Exercise goal: The records below are to be output exactly, except for their pictures.

>>

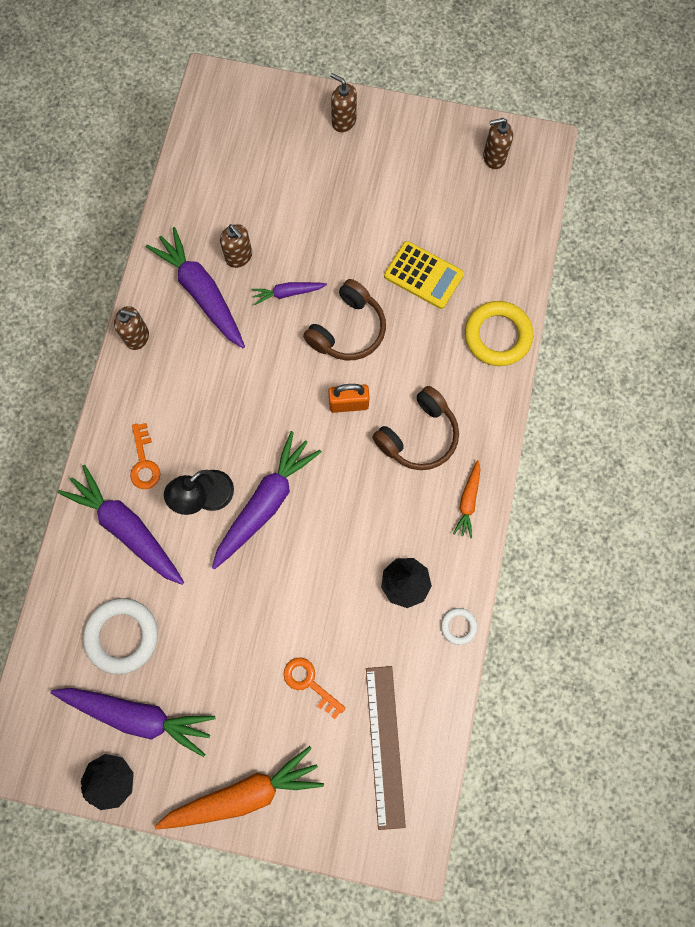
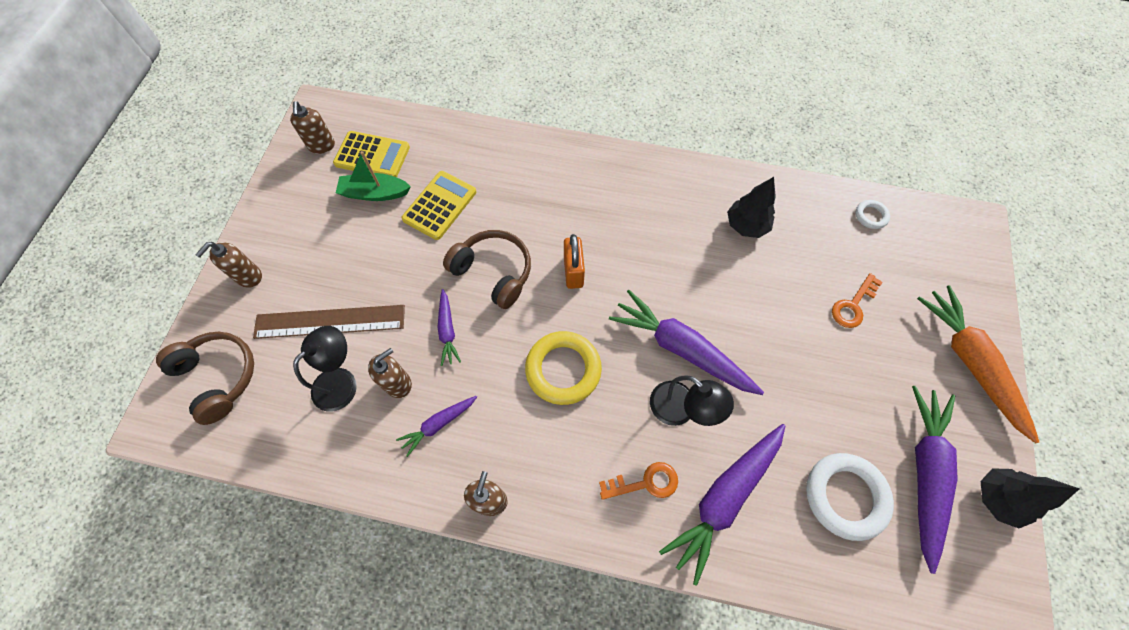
camera: 90 degrees left, 10 degrees down
(201, 292) = (438, 424): purple carrot -> purple carrot, size x0.51
(242, 212) = (342, 381): none -> black lamp
(385, 746) = (893, 243): brown ruler -> brown ruler (330, 322)
(418, 436) = (604, 212): brown headphones -> brown headphones (218, 377)
(437, 214) = (375, 193): none -> green boat
(458, 626) = (777, 185): white ring -> white ring (870, 216)
(468, 501) = (665, 175): orange carrot -> none
(483, 206) = (372, 155): none -> yellow calculator
(497, 336) = (506, 149): yellow ring -> yellow ring (563, 369)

<<

Exercise solution:
camera: 90 degrees left, 10 degrees down
(201, 292) = (438, 424): purple carrot -> purple carrot, size x0.51
(242, 212) = (342, 381): none -> black lamp
(385, 746) = (893, 243): brown ruler -> brown ruler (330, 322)
(418, 436) = (604, 212): brown headphones -> brown headphones (218, 377)
(437, 214) = (375, 193): none -> green boat
(458, 626) = (777, 185): white ring -> white ring (870, 216)
(468, 501) = (665, 175): orange carrot -> none
(483, 206) = (372, 155): none -> yellow calculator
(497, 336) = (506, 149): yellow ring -> yellow ring (563, 369)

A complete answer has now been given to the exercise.